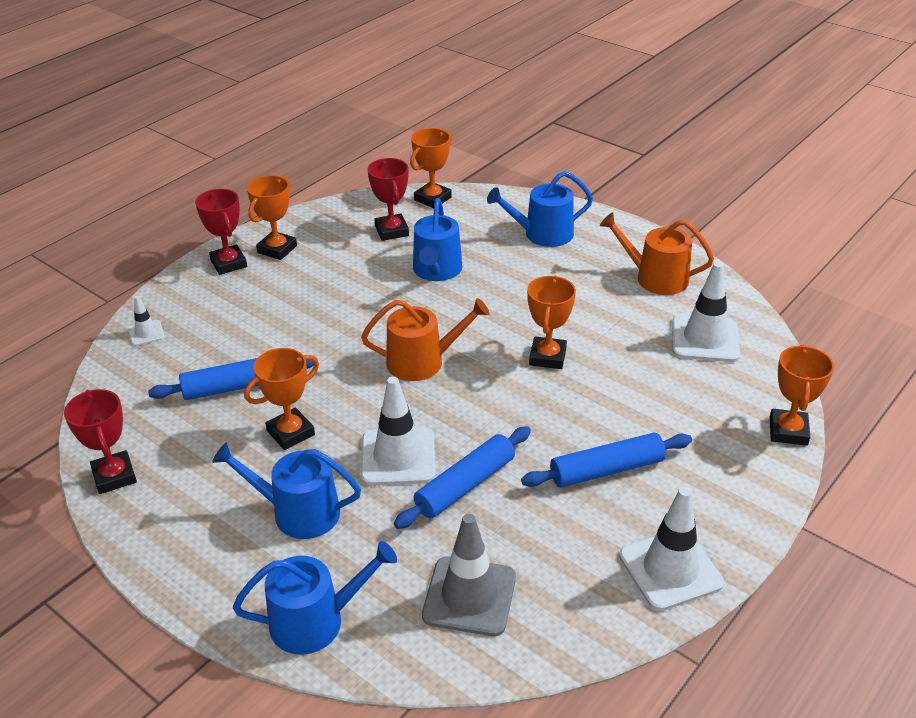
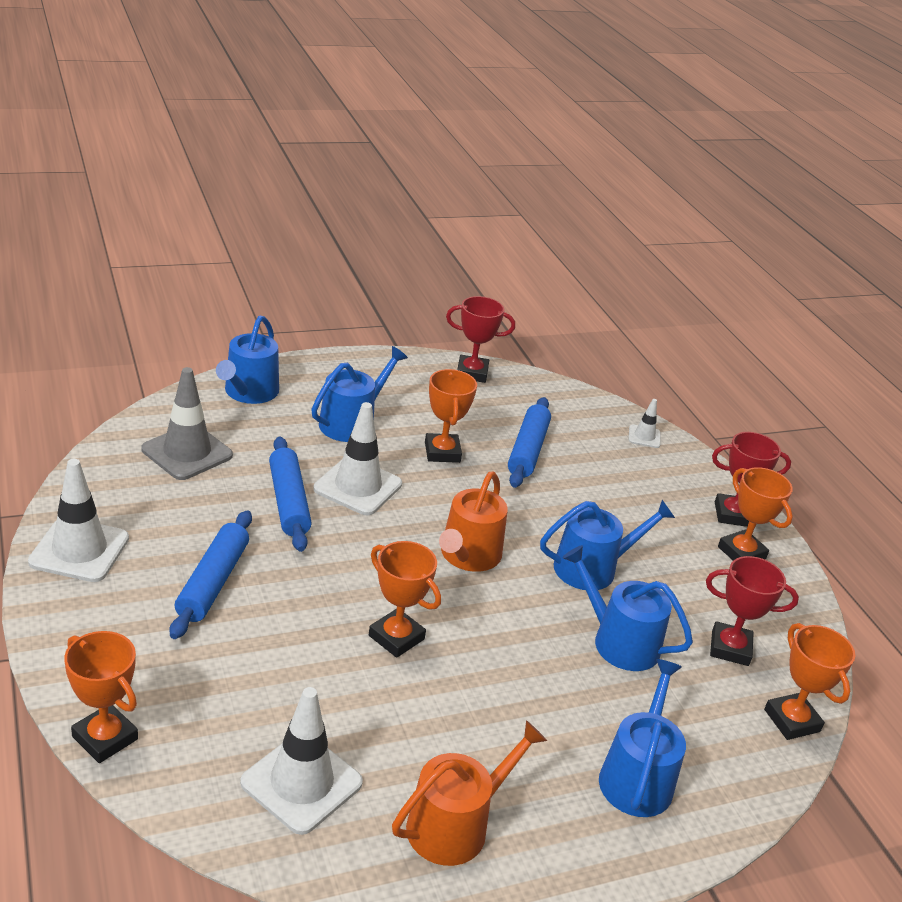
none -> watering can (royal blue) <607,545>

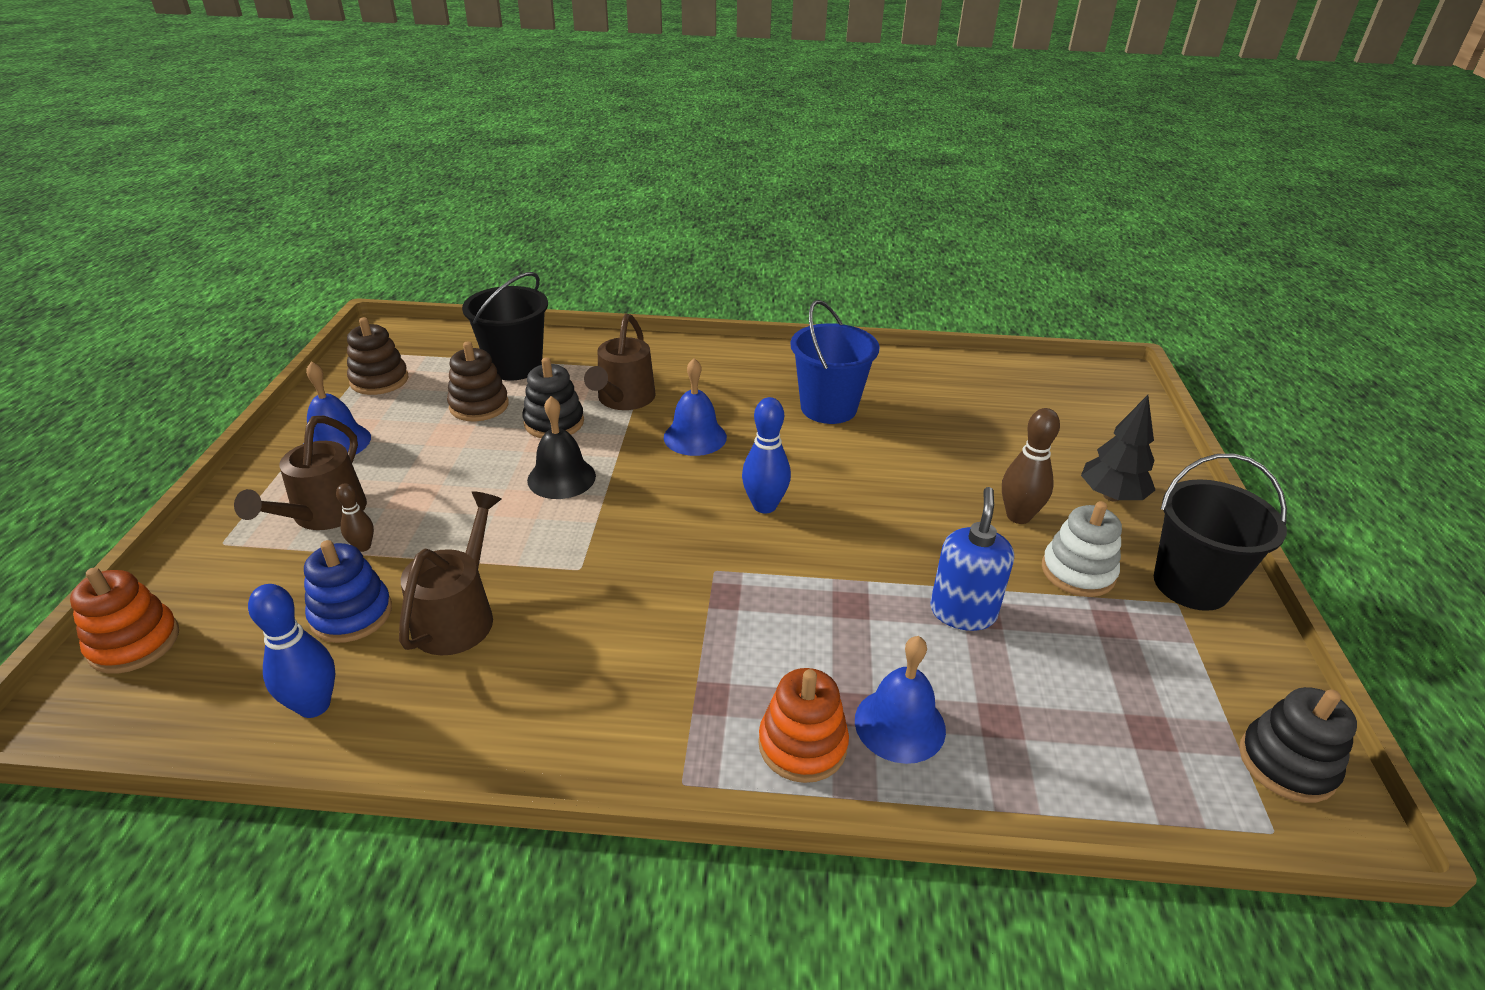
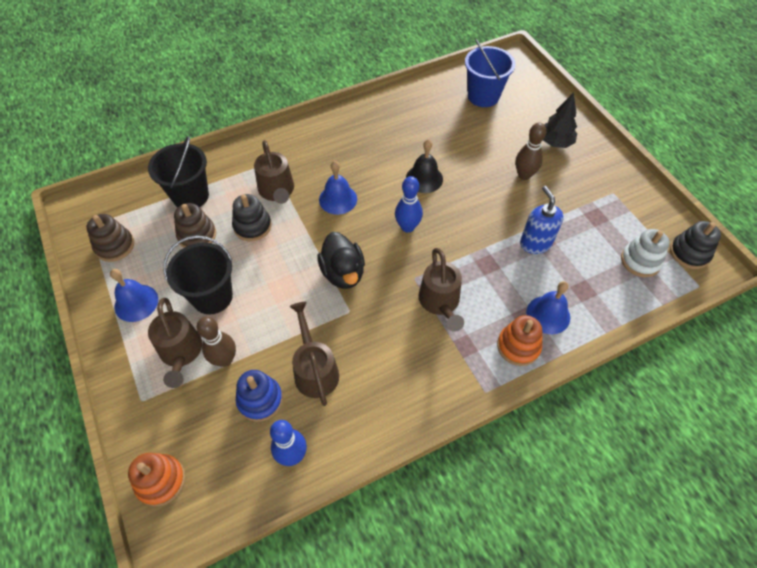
bucket (ebony) <1220,532> -> bucket (ebony) <198,274>, shifted
skittle (brown) <355,518> -> skittle (brown) <216,342>, x1.72
none -> toy duck (ebony) <341,260>
bell (ebony) <561,447> -> bell (ebony) <424,166>, shifted
none -> watering can (brown) <441,290>
bucket (royal blue) <835,362> -> bucket (royal blue) <490,73>, shifted
ring stacker (pure white) <1082,549> -> ring stacker (pure white) <645,253>, shifted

(INSTRUCTIONS TO FOLLOW):
No image belongs in the copy. Transcribe the full listing verbatim.

(EXERCISE RESPONSE):
none -> watering can (royal blue) <607,545>

bucket (ebony) <1220,532> -> bucket (ebony) <198,274>, shifted
skittle (brown) <355,518> -> skittle (brown) <216,342>, x1.72
none -> toy duck (ebony) <341,260>
bell (ebony) <561,447> -> bell (ebony) <424,166>, shifted
none -> watering can (brown) <441,290>
bucket (royal blue) <835,362> -> bucket (royal blue) <490,73>, shifted
ring stacker (pure white) <1082,549> -> ring stacker (pure white) <645,253>, shifted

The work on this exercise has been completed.